What you are asked to do:
Beneath this line sits some data. Return only its lines from the one holding "MIC1: none -> MAX4466" through the one holding "RTC3 pin SQW: D9 -> D6", inclusive, exactly, with the images removed.

Record excerpts:
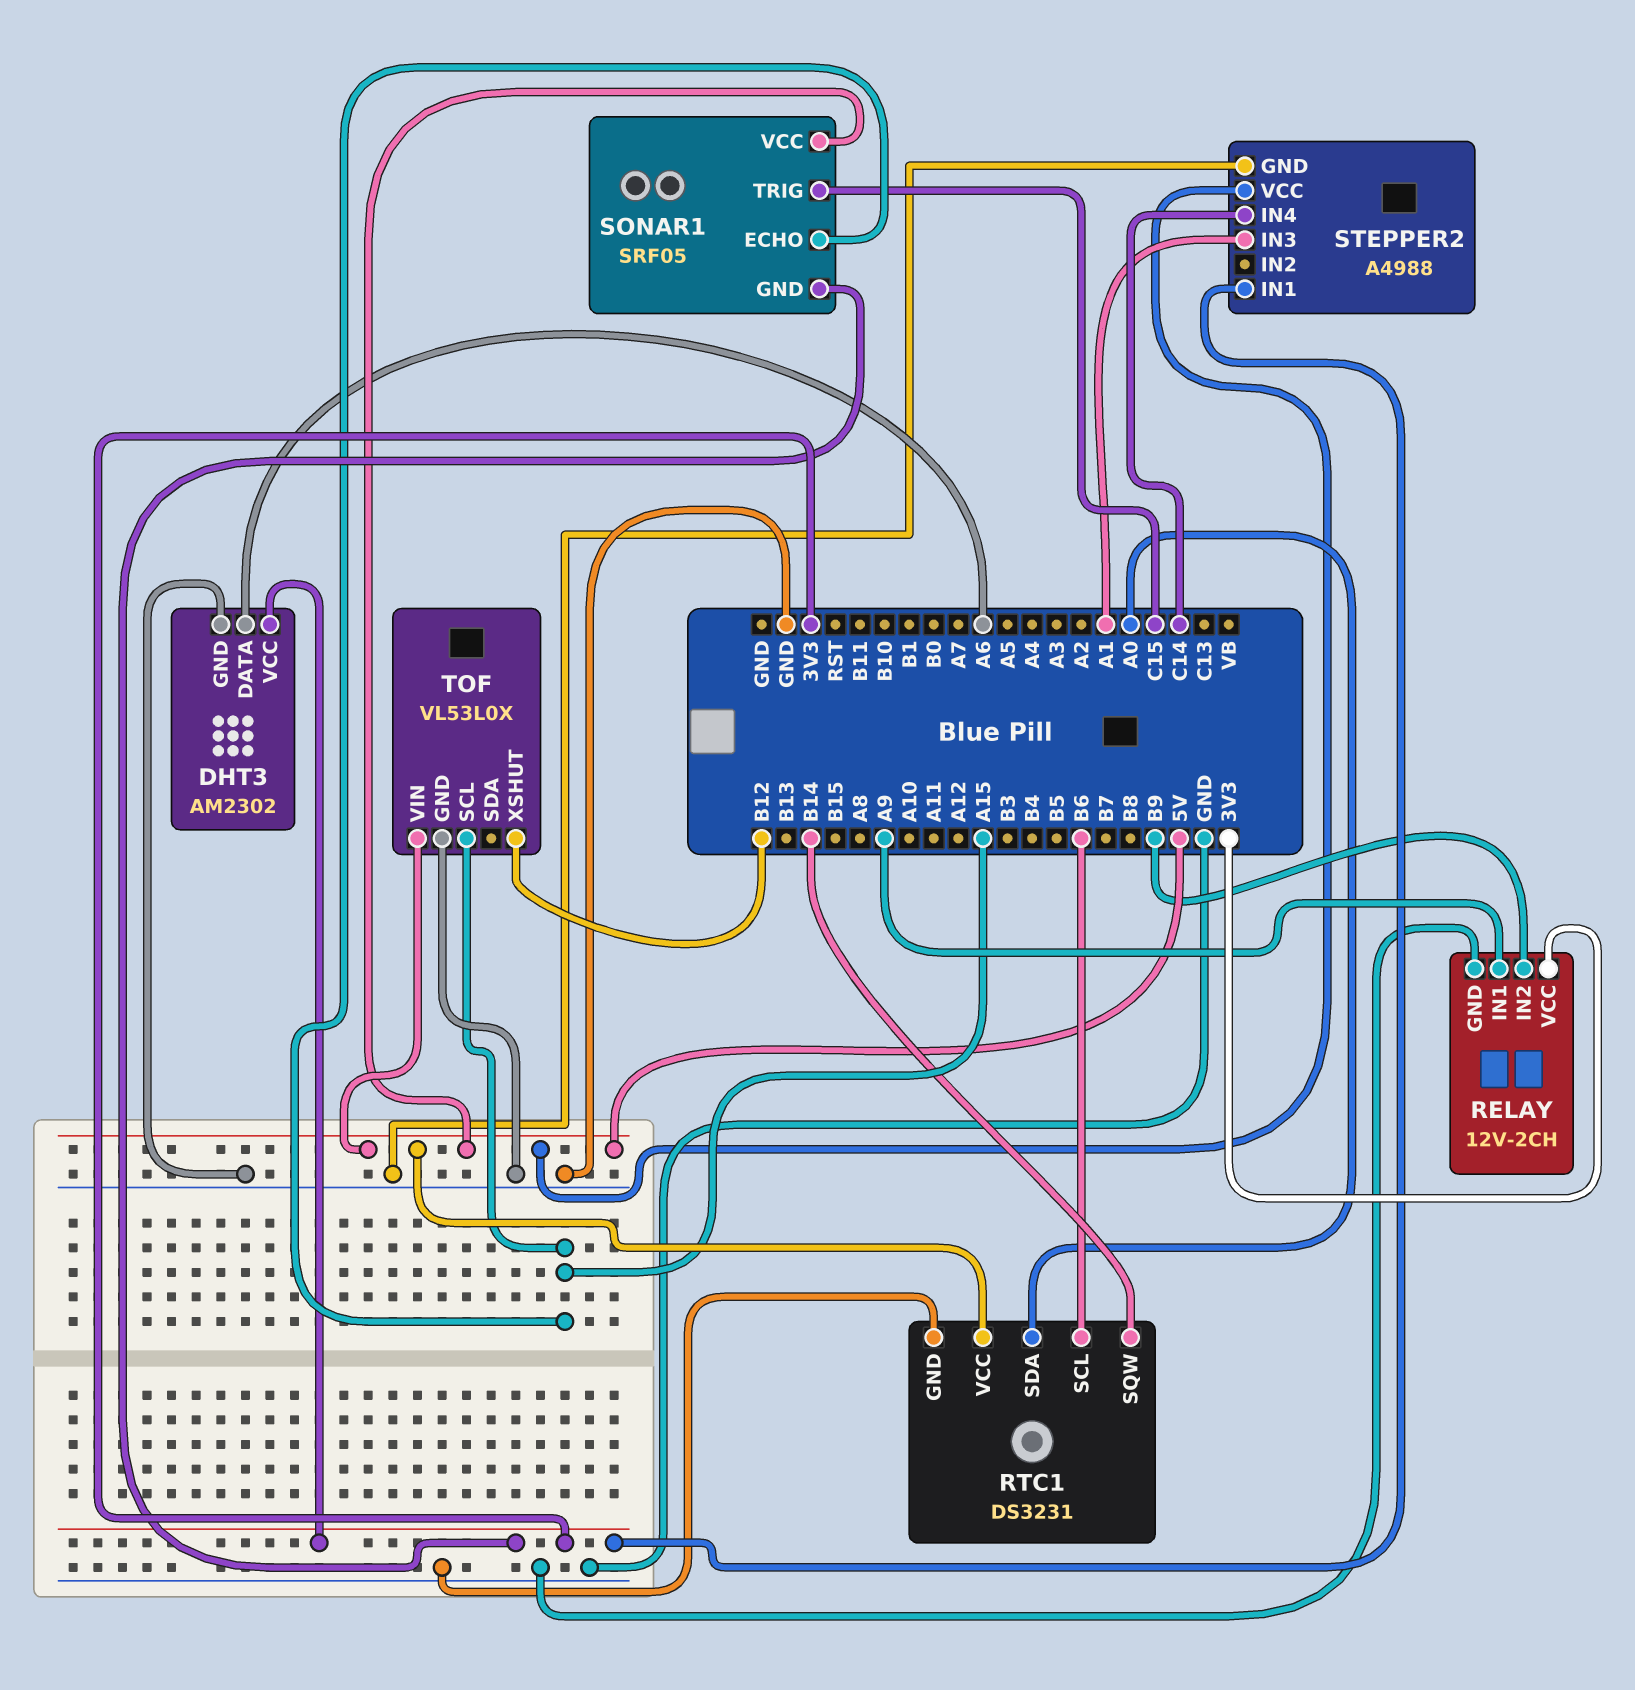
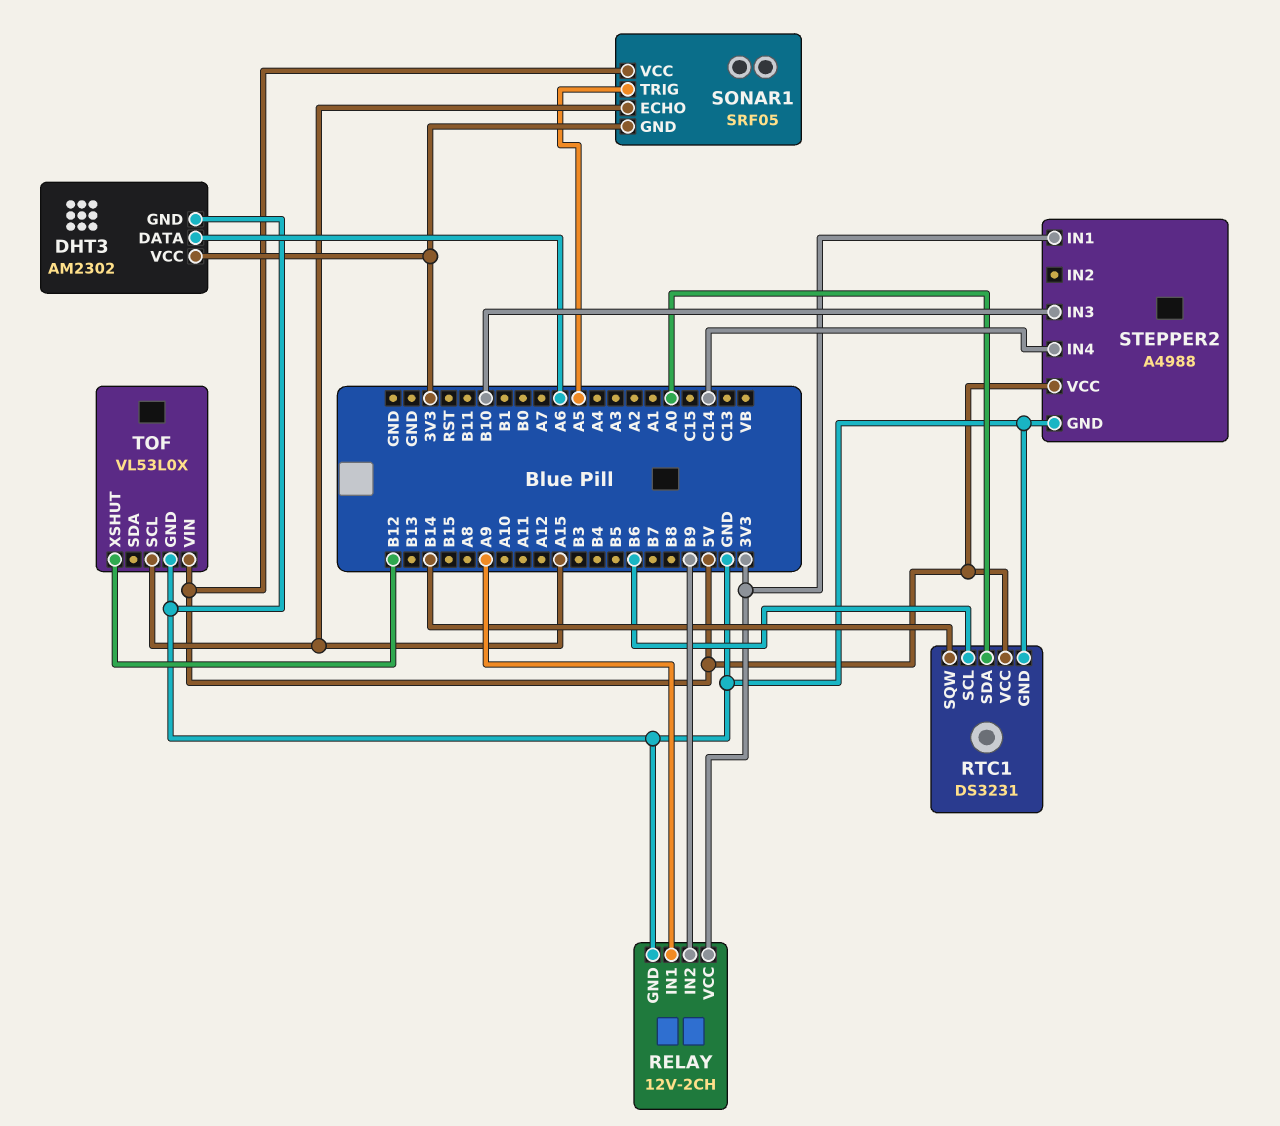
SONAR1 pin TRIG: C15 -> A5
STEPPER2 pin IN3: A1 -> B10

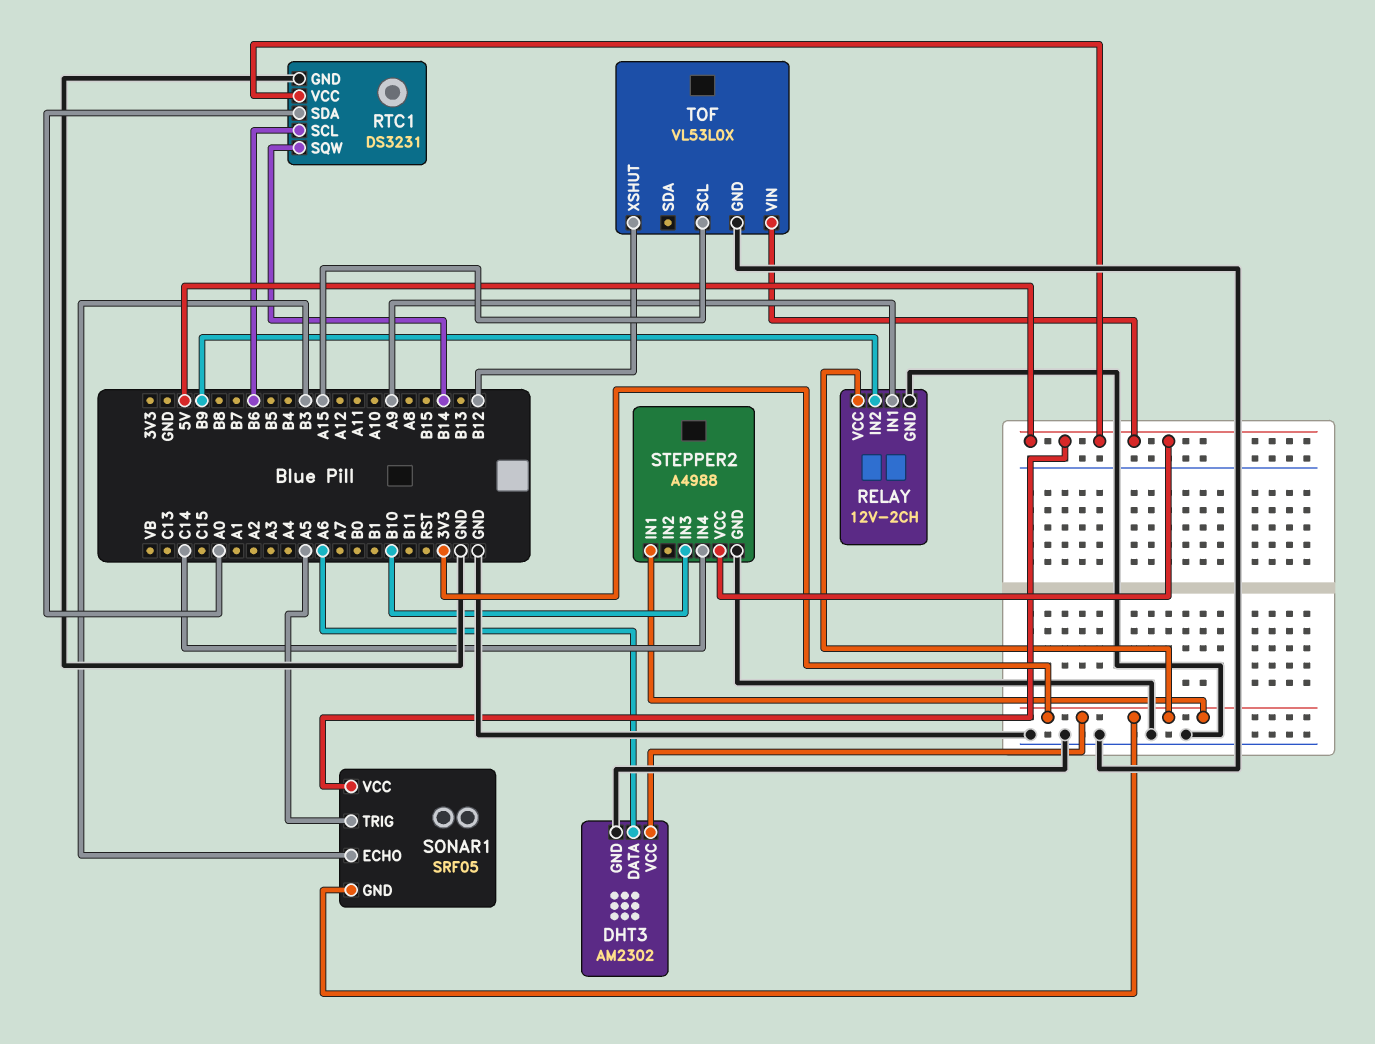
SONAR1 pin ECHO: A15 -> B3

--

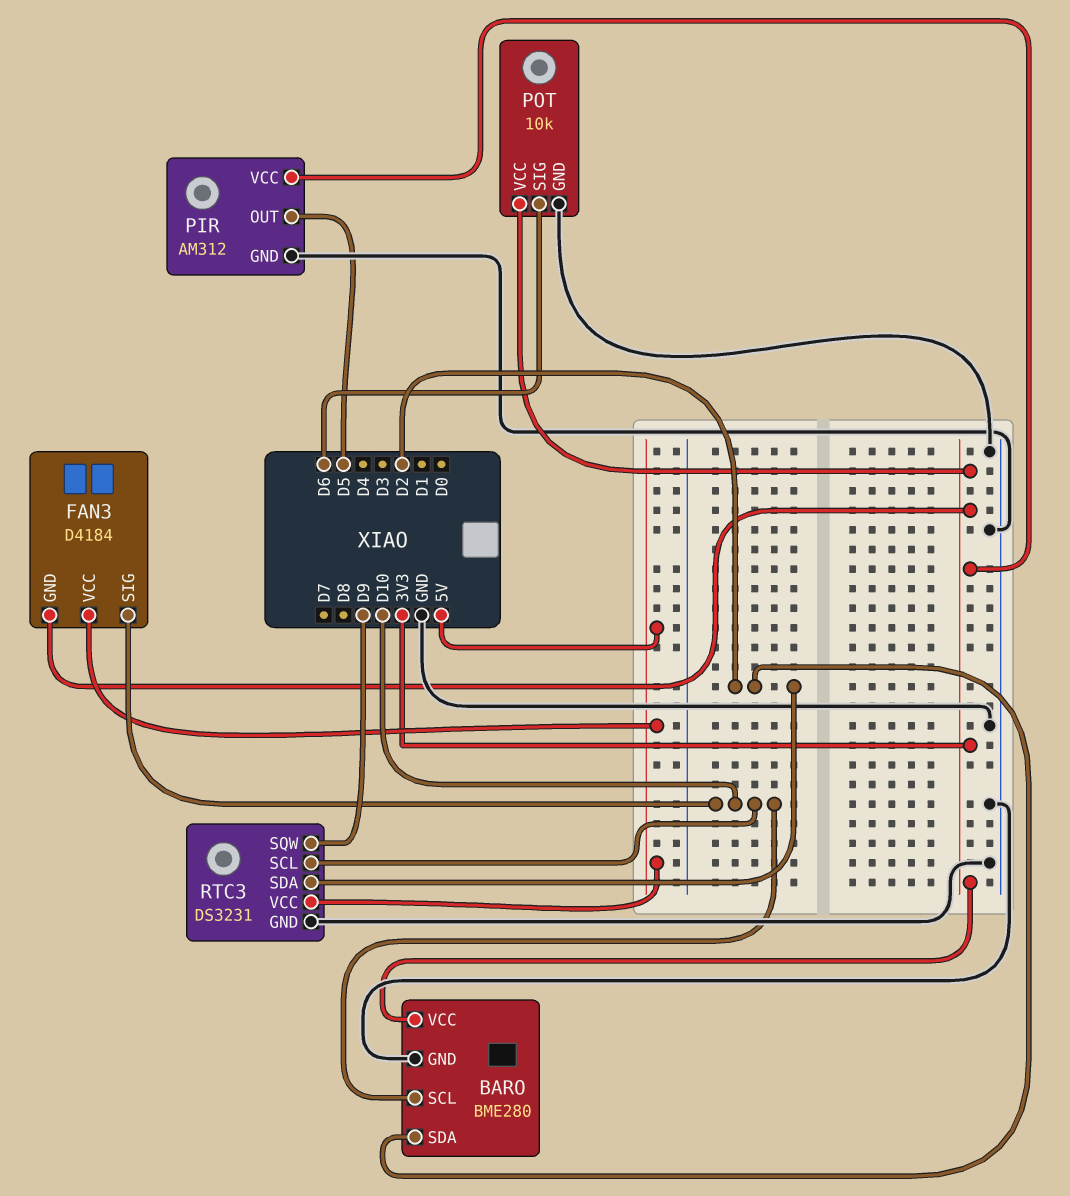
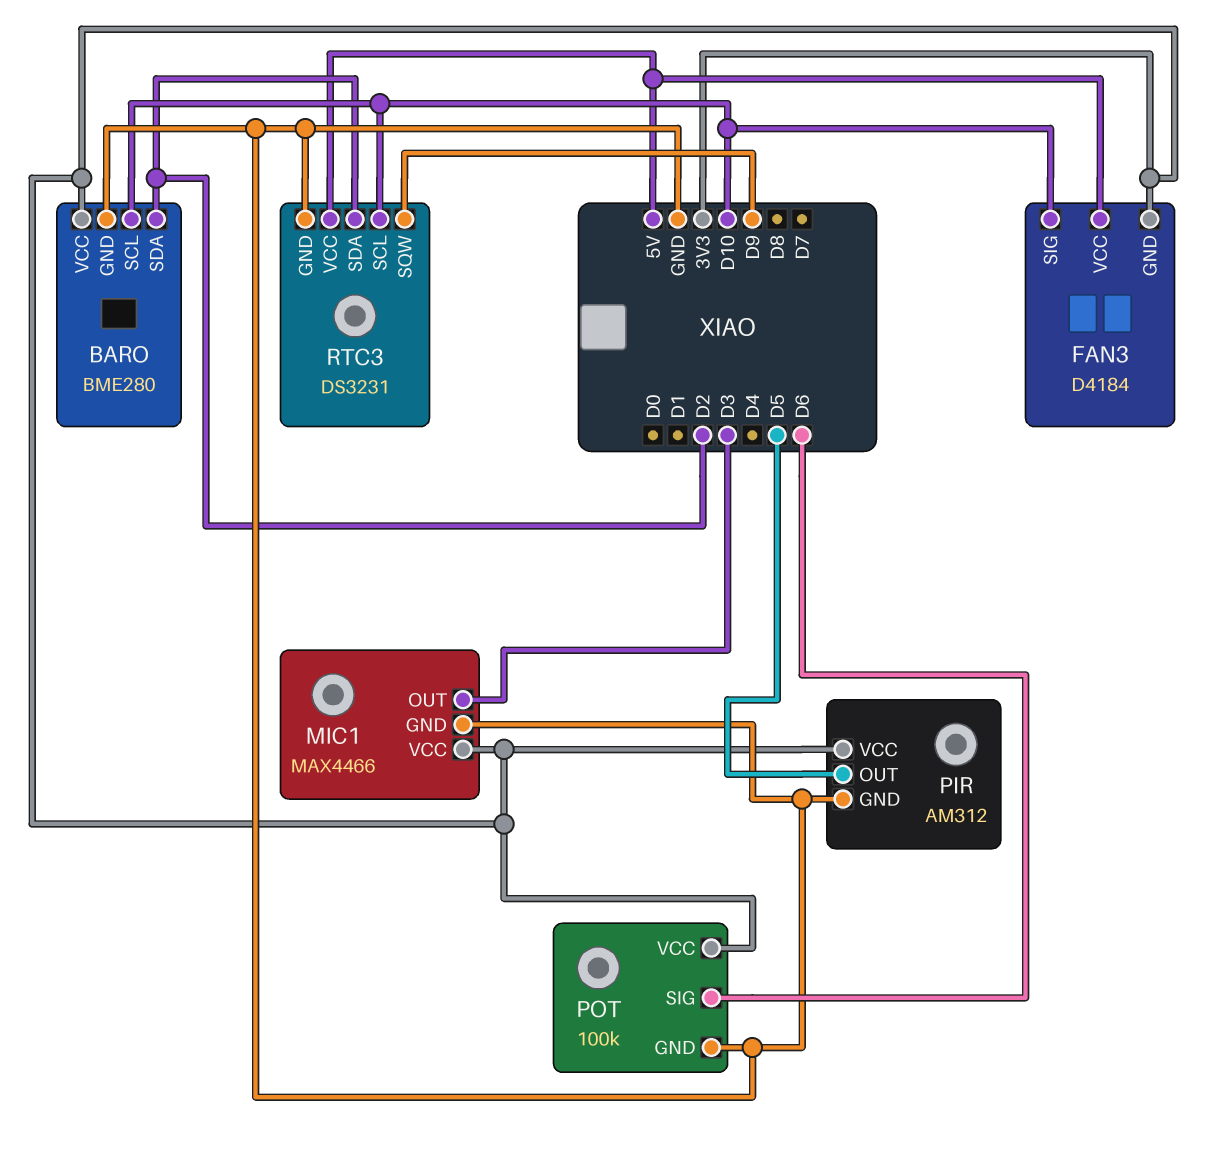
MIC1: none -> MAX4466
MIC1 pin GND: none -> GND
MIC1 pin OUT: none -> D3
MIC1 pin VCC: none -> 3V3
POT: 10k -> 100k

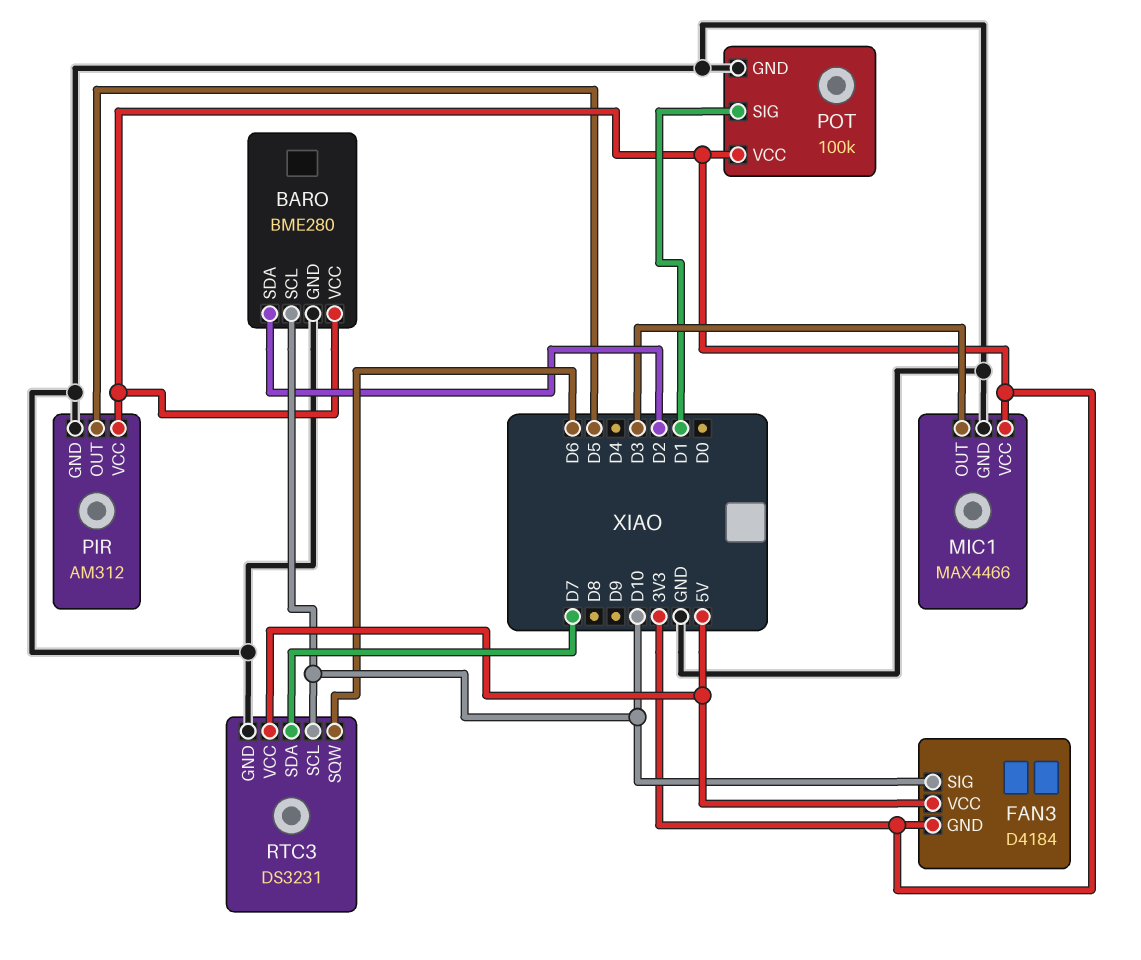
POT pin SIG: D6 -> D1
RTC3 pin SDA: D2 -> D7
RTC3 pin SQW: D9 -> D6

Exercise output:
MIC1: none -> MAX4466
MIC1 pin GND: none -> GND
MIC1 pin OUT: none -> D3
MIC1 pin VCC: none -> 3V3
POT: 10k -> 100k

POT pin SIG: D6 -> D1
RTC3 pin SDA: D2 -> D7
RTC3 pin SQW: D9 -> D6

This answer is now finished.